* [Problem statement]: Look through the records below, and copy out every line that holds the string "purple".

Shape transformation data:
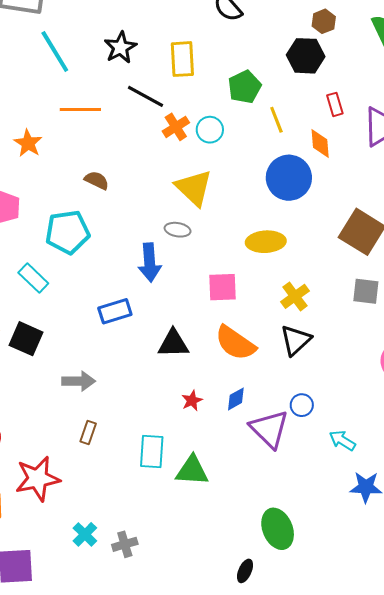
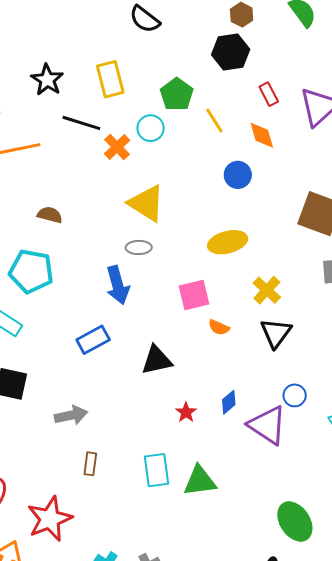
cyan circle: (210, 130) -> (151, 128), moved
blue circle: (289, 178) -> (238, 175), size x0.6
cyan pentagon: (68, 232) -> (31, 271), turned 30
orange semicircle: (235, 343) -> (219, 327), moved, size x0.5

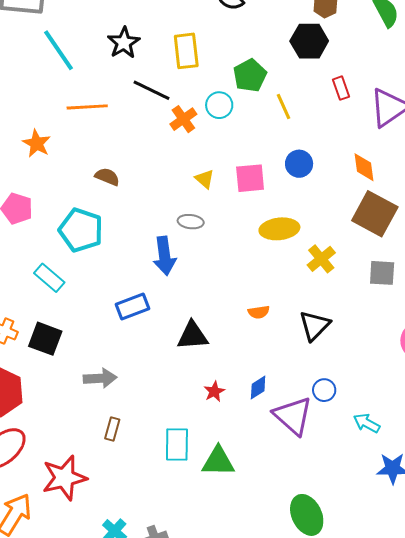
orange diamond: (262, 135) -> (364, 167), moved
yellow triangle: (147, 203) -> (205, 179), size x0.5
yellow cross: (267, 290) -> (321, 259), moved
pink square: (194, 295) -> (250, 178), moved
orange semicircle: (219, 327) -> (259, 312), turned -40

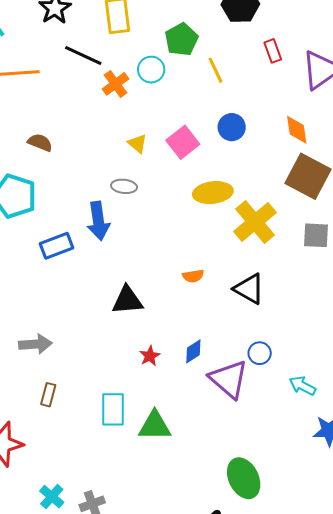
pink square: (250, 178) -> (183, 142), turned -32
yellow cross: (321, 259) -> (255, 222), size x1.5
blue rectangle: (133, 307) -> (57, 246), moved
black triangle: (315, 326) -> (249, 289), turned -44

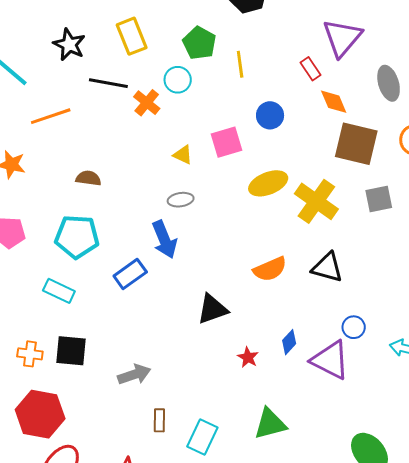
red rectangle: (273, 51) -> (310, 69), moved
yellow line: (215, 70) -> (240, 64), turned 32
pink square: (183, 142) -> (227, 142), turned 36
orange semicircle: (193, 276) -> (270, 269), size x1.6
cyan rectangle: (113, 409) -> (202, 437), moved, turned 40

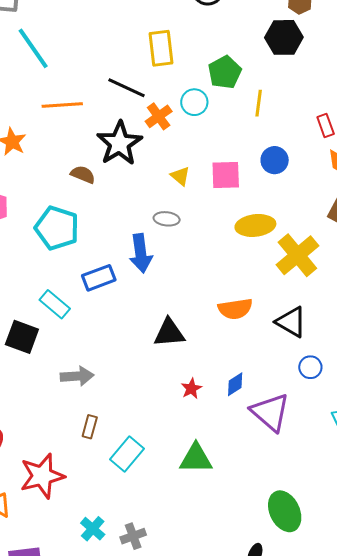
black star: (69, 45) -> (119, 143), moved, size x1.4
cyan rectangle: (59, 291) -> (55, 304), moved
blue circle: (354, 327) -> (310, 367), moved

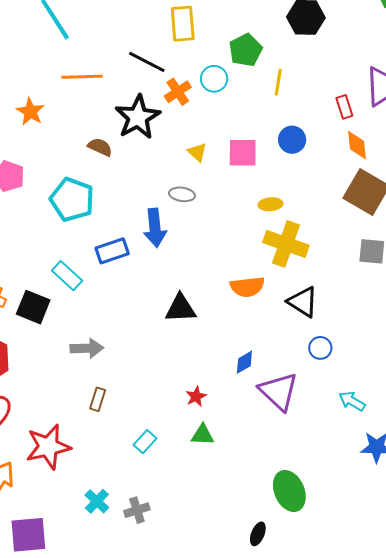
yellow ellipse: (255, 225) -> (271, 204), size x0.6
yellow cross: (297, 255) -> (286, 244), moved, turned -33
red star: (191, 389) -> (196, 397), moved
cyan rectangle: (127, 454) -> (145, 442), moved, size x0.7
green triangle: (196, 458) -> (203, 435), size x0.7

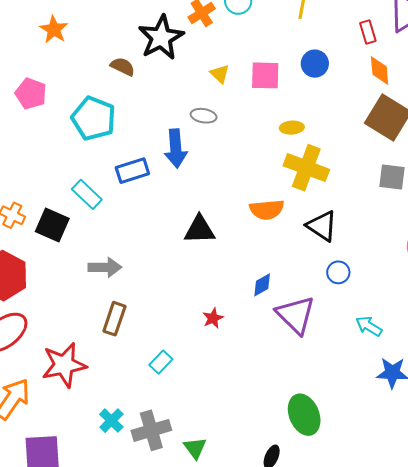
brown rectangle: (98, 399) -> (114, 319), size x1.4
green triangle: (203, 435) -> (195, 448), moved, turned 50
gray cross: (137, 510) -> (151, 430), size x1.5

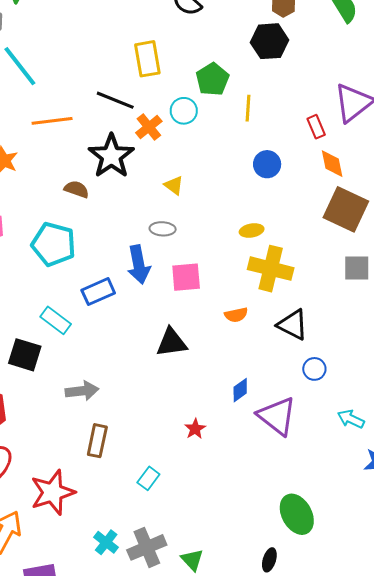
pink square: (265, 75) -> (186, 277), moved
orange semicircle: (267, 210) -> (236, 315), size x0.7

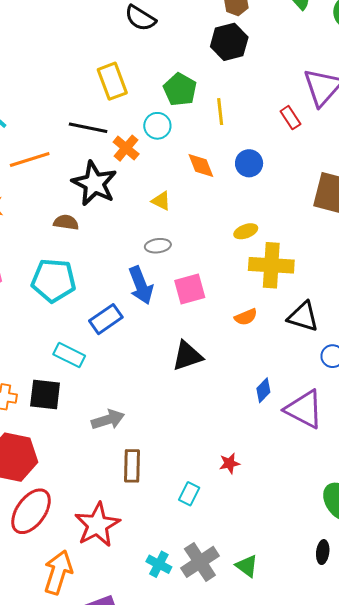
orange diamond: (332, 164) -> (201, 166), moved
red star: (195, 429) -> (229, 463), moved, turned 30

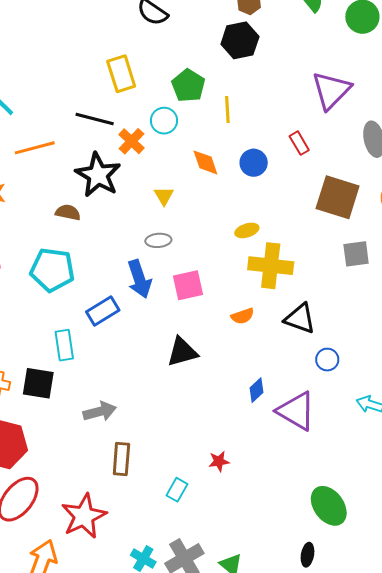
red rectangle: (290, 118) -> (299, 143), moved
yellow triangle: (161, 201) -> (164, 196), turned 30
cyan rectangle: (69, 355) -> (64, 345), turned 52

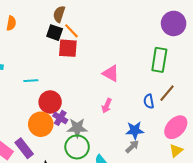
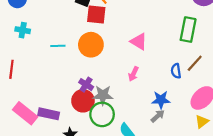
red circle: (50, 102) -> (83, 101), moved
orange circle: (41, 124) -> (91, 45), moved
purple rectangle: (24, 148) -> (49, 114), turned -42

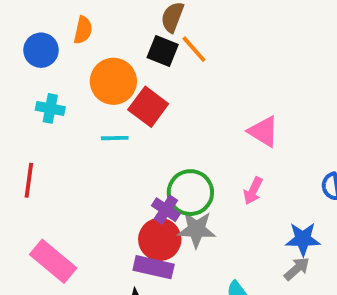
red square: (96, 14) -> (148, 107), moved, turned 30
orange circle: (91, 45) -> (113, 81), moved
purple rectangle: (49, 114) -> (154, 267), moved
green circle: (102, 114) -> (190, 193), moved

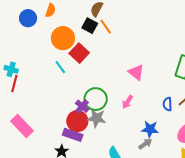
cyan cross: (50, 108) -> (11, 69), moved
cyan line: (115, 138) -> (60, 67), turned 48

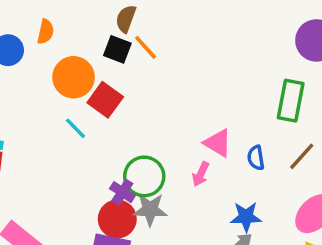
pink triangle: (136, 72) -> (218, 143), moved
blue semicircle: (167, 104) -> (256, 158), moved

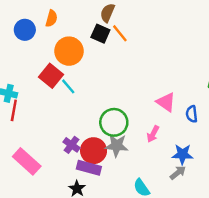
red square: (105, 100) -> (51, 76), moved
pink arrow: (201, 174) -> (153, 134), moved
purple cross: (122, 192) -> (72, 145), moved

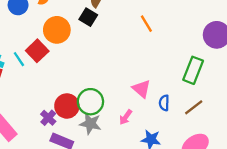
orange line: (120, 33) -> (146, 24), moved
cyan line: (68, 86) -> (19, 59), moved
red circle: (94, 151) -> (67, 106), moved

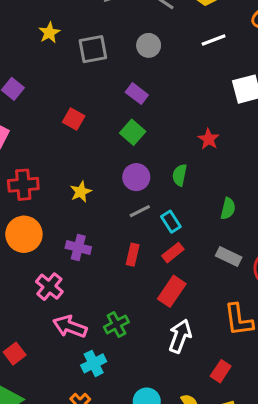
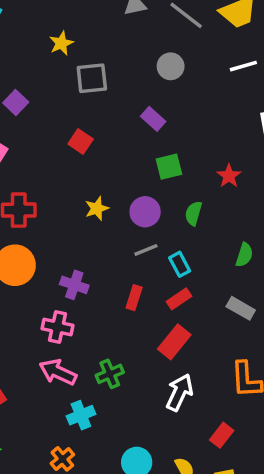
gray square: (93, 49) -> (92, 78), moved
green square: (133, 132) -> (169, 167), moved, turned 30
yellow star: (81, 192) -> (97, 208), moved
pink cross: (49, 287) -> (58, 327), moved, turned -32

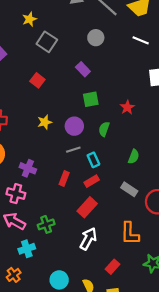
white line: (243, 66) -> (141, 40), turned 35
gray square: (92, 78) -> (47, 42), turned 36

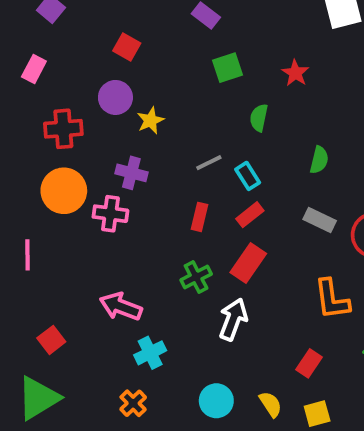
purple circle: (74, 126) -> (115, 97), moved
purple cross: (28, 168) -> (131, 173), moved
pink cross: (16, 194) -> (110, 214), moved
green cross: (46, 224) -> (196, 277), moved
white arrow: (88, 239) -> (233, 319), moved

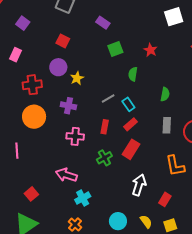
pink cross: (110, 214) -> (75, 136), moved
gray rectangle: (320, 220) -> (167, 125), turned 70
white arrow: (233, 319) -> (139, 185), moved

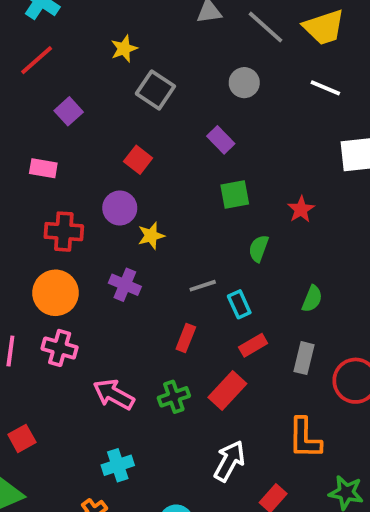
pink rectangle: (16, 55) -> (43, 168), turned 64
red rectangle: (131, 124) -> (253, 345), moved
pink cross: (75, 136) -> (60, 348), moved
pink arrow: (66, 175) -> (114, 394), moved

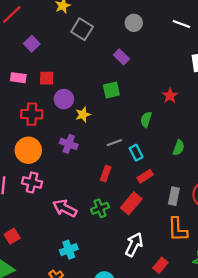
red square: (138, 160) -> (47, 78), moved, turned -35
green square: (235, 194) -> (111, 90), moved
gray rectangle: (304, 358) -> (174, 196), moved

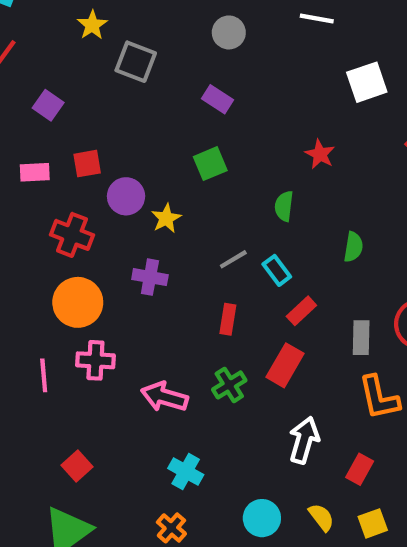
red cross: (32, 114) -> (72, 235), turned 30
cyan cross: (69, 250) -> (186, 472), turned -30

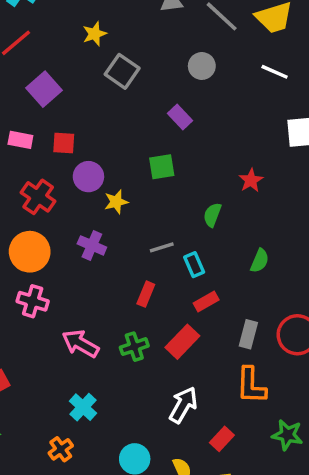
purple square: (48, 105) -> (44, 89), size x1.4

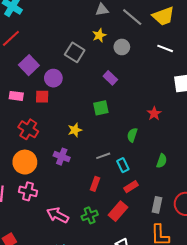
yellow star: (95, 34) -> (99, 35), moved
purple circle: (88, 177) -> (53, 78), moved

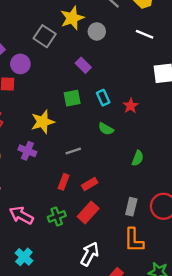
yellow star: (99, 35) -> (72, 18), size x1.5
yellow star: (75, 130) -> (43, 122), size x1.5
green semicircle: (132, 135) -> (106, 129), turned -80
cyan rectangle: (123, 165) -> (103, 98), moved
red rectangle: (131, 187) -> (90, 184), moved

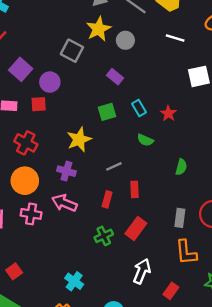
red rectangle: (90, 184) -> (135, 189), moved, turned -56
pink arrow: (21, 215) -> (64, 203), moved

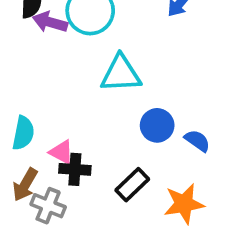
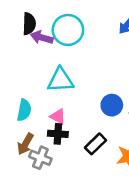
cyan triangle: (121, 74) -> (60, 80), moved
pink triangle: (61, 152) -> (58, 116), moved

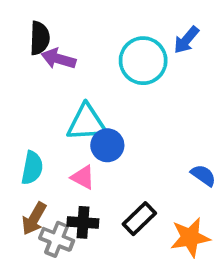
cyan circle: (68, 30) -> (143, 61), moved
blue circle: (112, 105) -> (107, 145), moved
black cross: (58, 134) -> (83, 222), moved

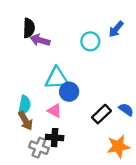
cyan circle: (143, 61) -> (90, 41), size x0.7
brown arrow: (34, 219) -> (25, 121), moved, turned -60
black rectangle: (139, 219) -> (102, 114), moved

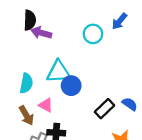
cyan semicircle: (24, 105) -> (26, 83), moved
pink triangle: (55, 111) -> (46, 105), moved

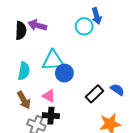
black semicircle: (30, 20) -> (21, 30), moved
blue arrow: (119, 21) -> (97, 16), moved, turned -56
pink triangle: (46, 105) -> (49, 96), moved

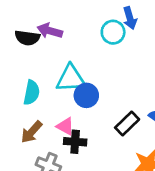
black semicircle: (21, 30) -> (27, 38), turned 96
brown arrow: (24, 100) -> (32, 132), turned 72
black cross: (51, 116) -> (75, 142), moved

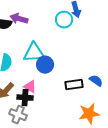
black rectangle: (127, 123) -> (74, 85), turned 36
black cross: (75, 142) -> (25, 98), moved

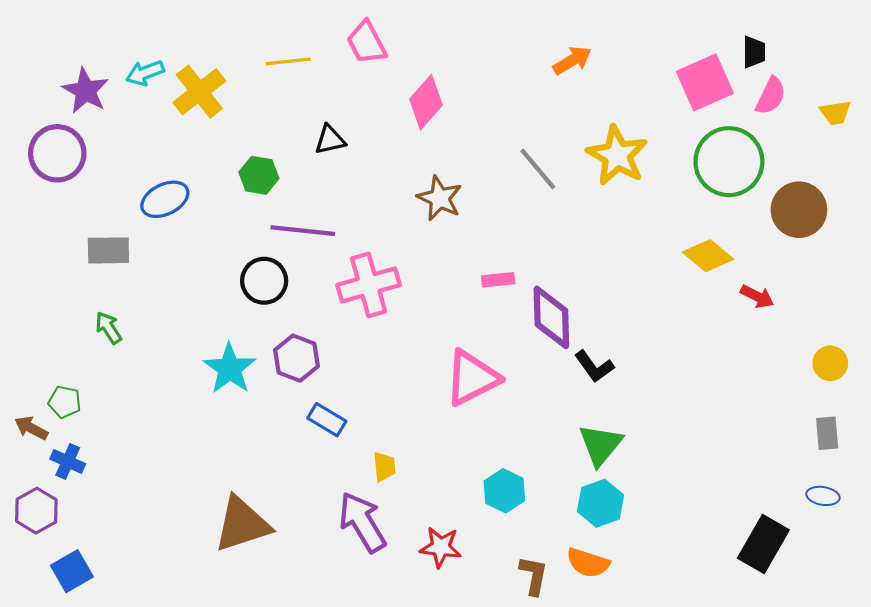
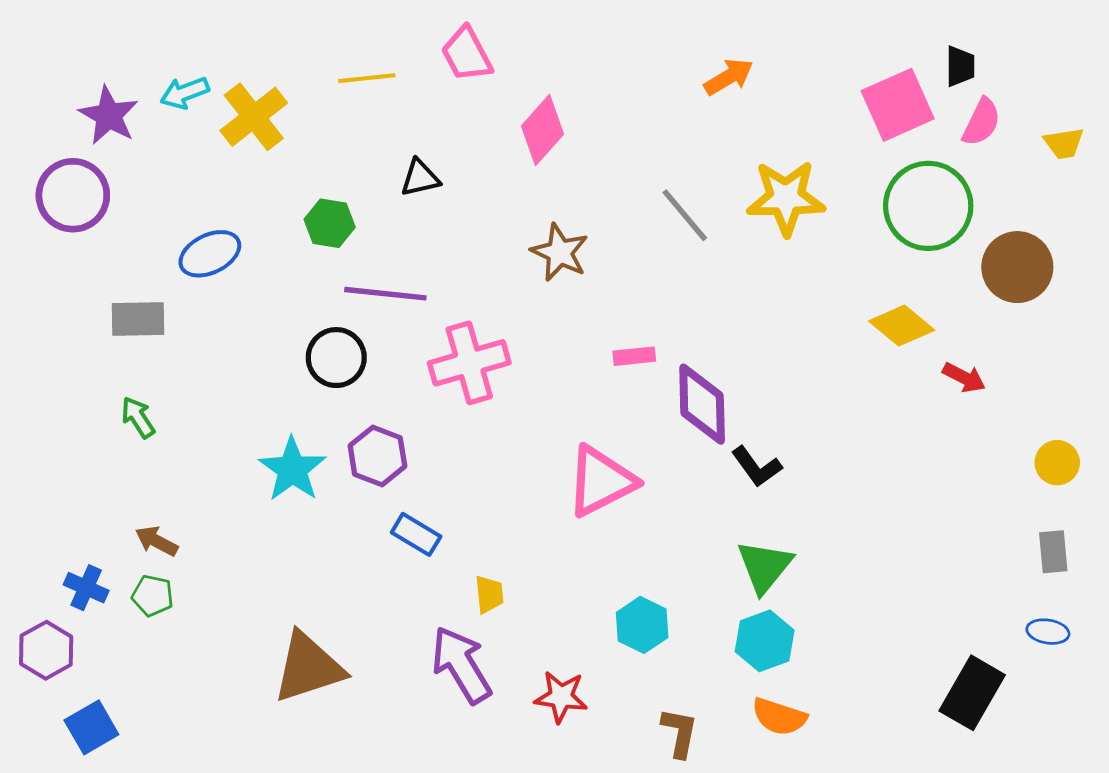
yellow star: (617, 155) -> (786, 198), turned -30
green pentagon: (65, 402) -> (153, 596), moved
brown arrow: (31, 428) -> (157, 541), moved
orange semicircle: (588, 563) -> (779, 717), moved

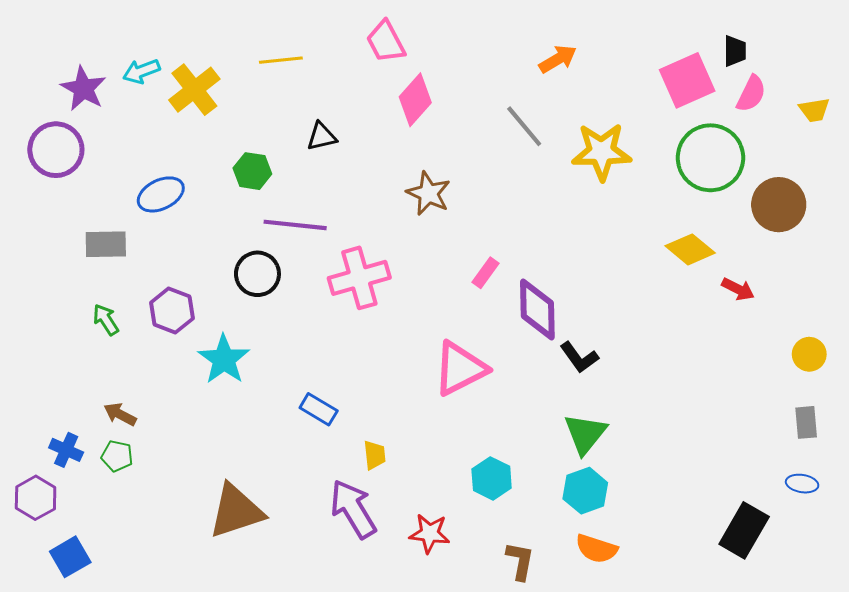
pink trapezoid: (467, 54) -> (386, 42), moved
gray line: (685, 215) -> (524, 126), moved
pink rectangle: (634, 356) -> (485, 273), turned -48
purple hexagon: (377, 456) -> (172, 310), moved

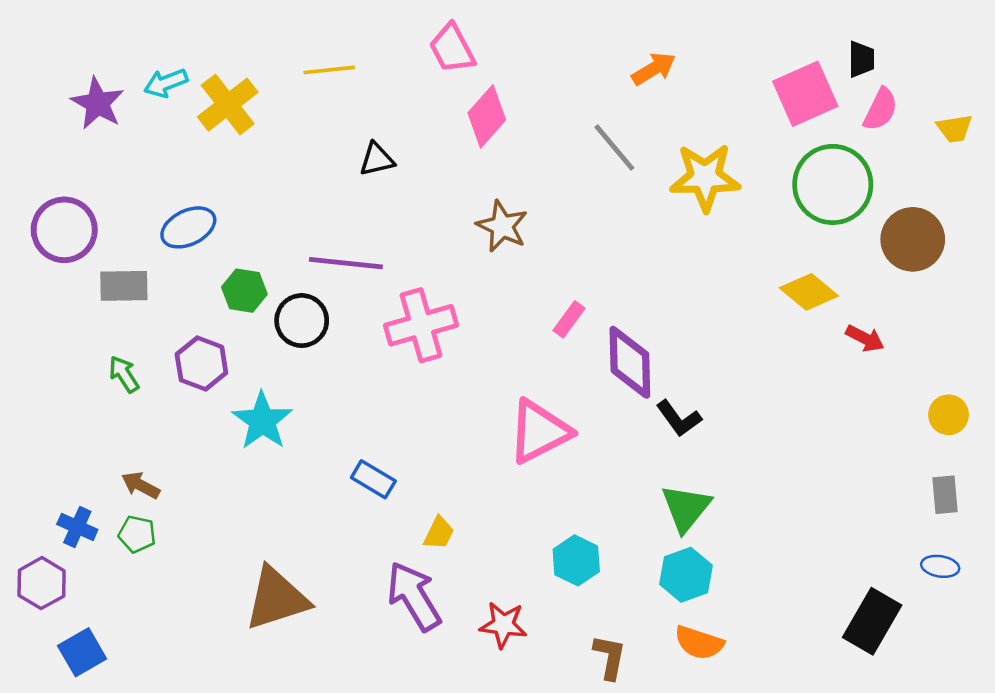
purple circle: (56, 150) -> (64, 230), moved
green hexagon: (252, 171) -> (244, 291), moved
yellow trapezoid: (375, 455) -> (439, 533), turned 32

* [Exercise answer]:
purple rectangle: (24, 148) -> (49, 114), turned -42
purple rectangle: (49, 114) -> (154, 267), moved
purple cross: (122, 192) -> (72, 145), moved
purple circle: (74, 126) -> (115, 97), moved
purple cross: (28, 168) -> (131, 173), moved
purple square: (48, 105) -> (44, 89), size x1.4
purple circle: (88, 177) -> (53, 78), moved
purple hexagon: (377, 456) -> (172, 310), moved
purple circle: (56, 150) -> (64, 230), moved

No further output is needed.